** Opening DATA SUPPLIED block **
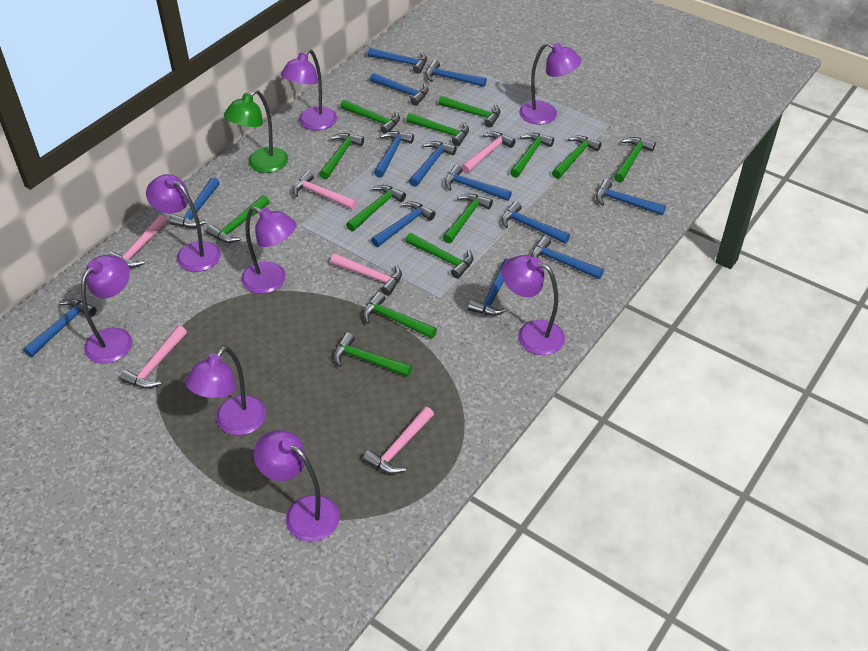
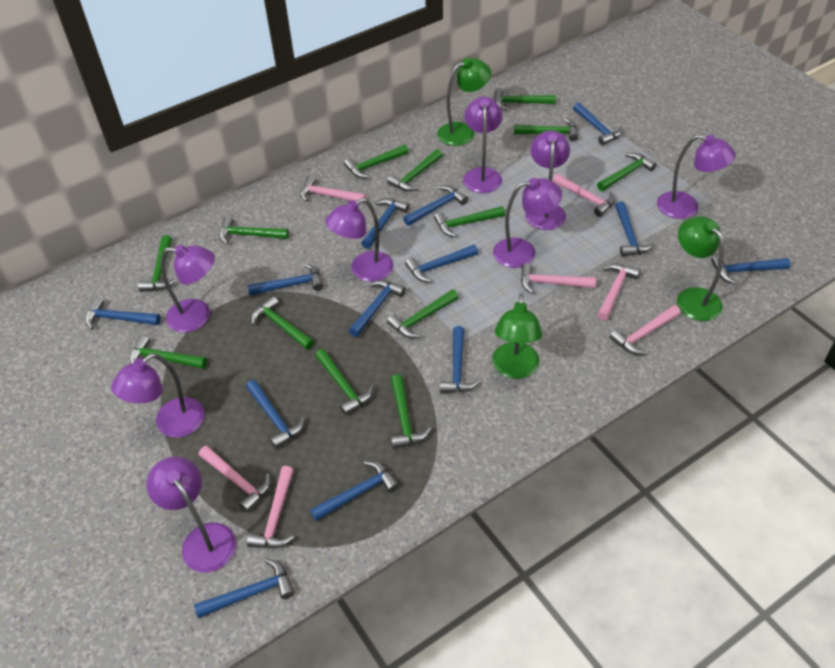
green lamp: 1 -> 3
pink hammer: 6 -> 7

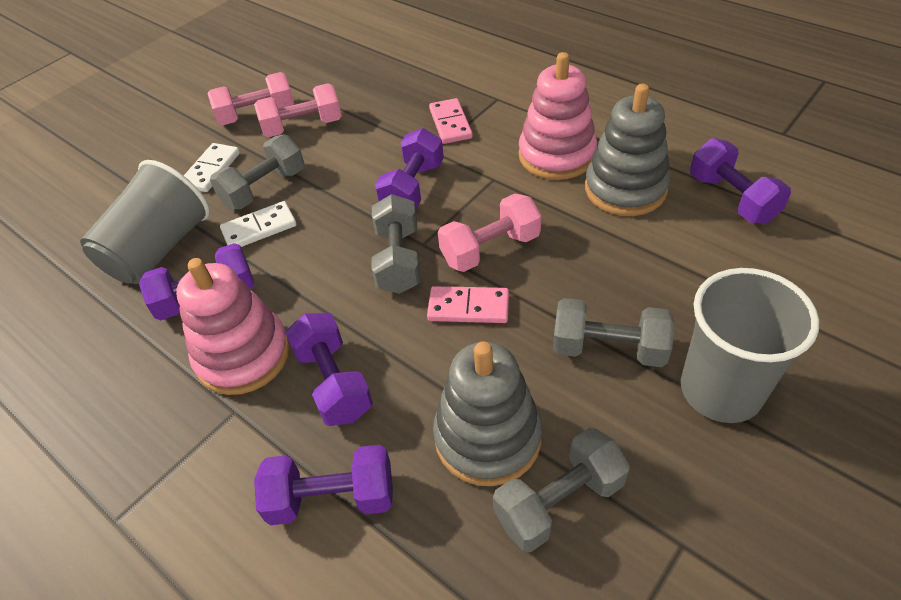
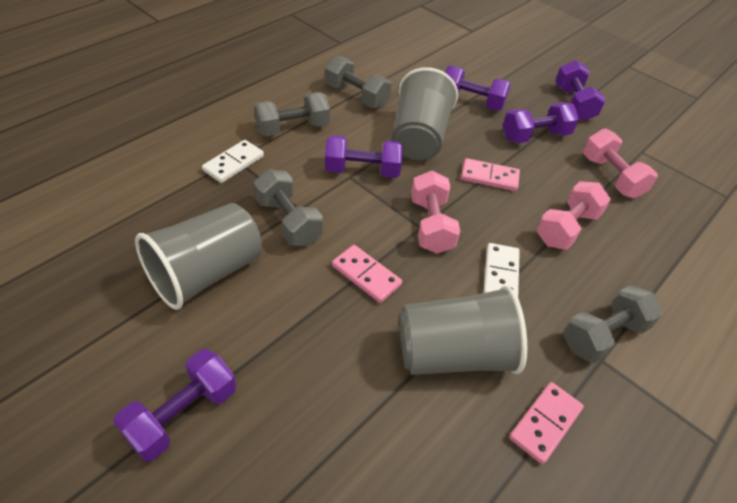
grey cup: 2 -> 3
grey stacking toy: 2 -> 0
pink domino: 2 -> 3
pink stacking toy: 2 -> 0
** Closing DATA SUPPLIED block **
§ THE TASK
Each entry above should be copied exactly. The pictures should not.

§ FINISHED EXERCISE
green lamp: 1 -> 3
pink hammer: 6 -> 7

grey cup: 2 -> 3
grey stacking toy: 2 -> 0
pink domino: 2 -> 3
pink stacking toy: 2 -> 0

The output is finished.